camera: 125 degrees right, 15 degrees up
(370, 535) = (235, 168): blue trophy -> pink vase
....
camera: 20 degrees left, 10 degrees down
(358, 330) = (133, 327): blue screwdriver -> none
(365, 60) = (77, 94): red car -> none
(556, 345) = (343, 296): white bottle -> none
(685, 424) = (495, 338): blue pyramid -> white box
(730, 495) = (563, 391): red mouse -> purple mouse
....
Requirement
Lines that contain "none" are the result; find them in the entries above and copy each one.

Written solution
(358, 330) = (133, 327): blue screwdriver -> none
(365, 60) = (77, 94): red car -> none
(556, 345) = (343, 296): white bottle -> none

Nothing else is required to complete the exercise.